- [DATASET EXTRACT]:
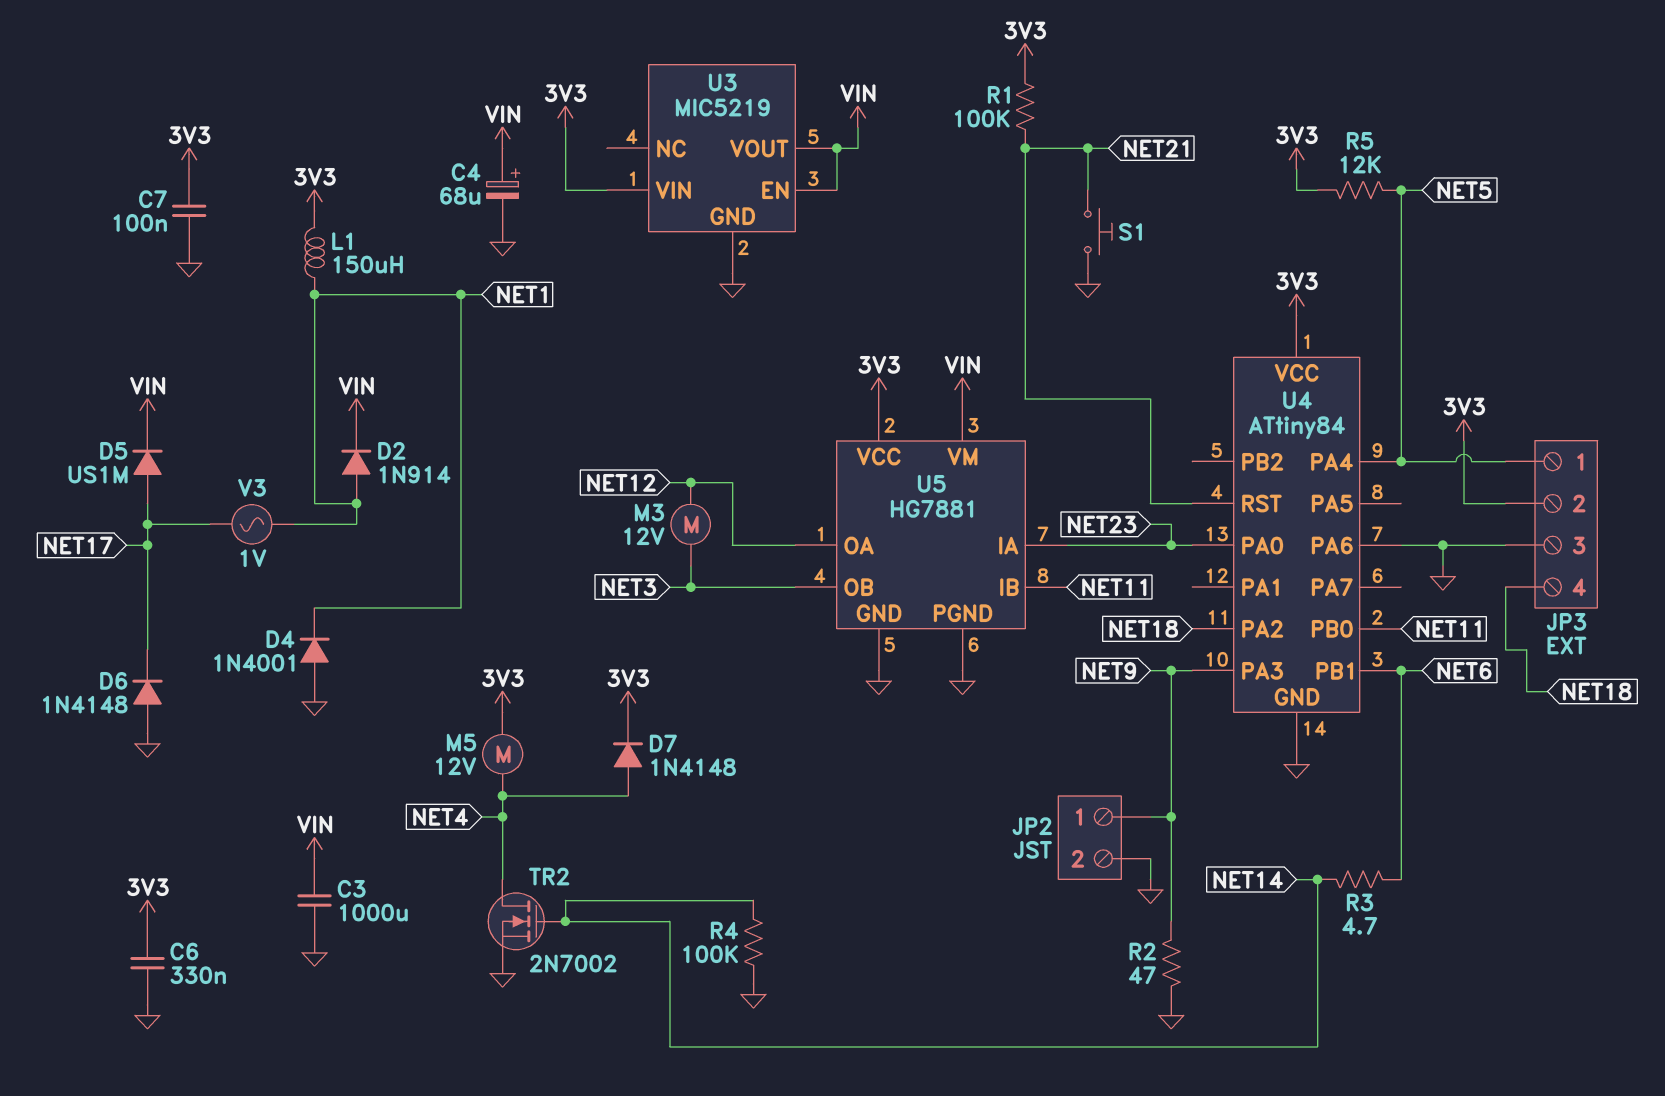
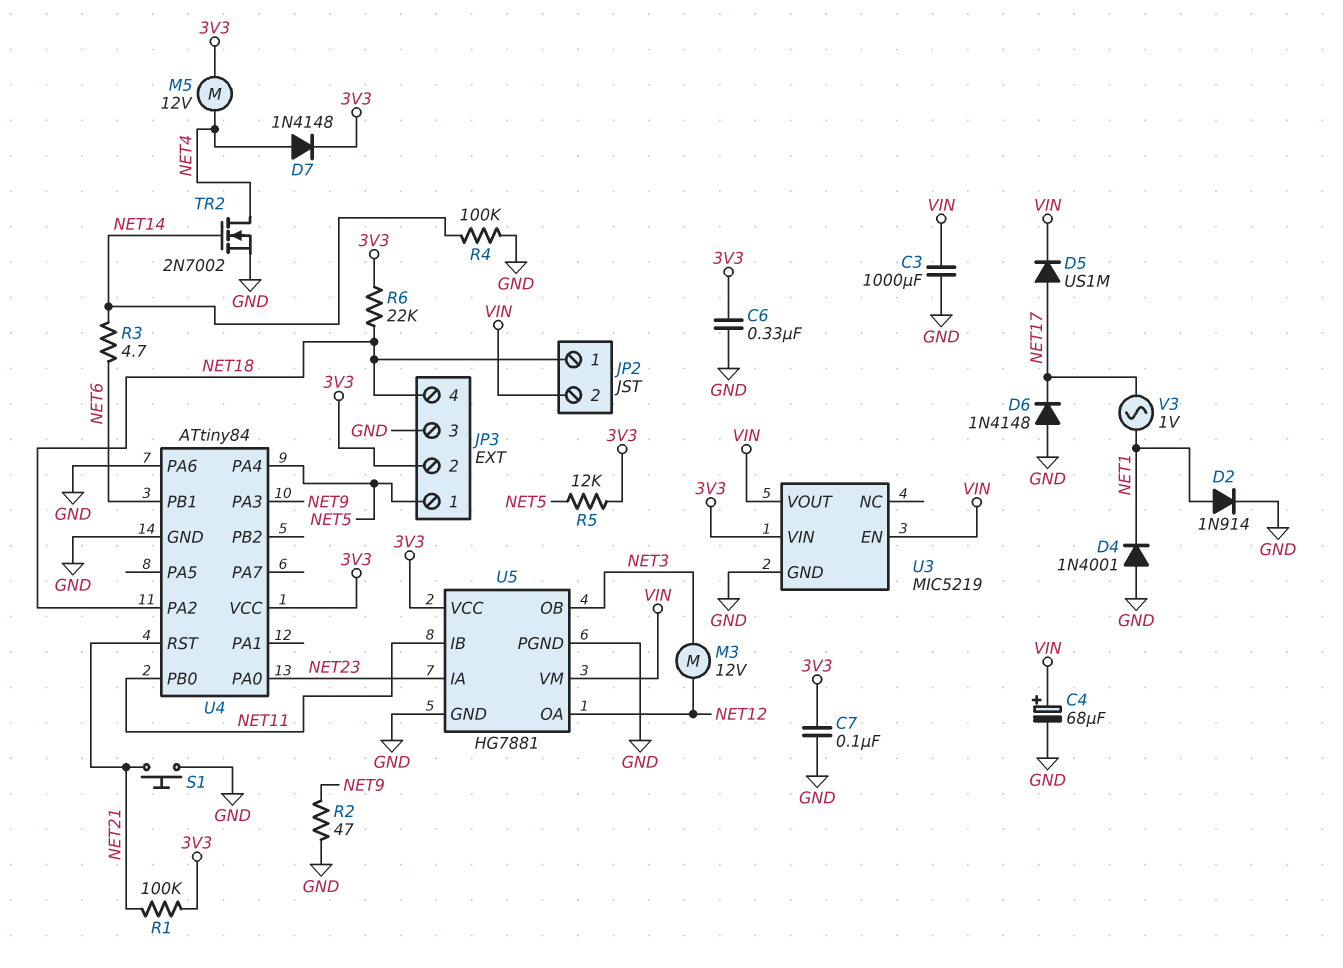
D2: diode 1N914 (A NET1, K VIN) -> diode 1N914 (A NET1, K GND)
JP2 pin 1: NET9 -> NET18
JP2 pin 2: GND -> VIN
L1: 150uH (3V3, NET1) -> none
R6: none -> 22k (3V3, NET18)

- [YOUR INSTRUCTIONS]: Return exactly the lines from the one containing "JP2 pin 2: GND -> VIN" to the last line of the data, and nothing more.

- [SOLUTION FOR THIS EXERCISE]:
JP2 pin 2: GND -> VIN
L1: 150uH (3V3, NET1) -> none
R6: none -> 22k (3V3, NET18)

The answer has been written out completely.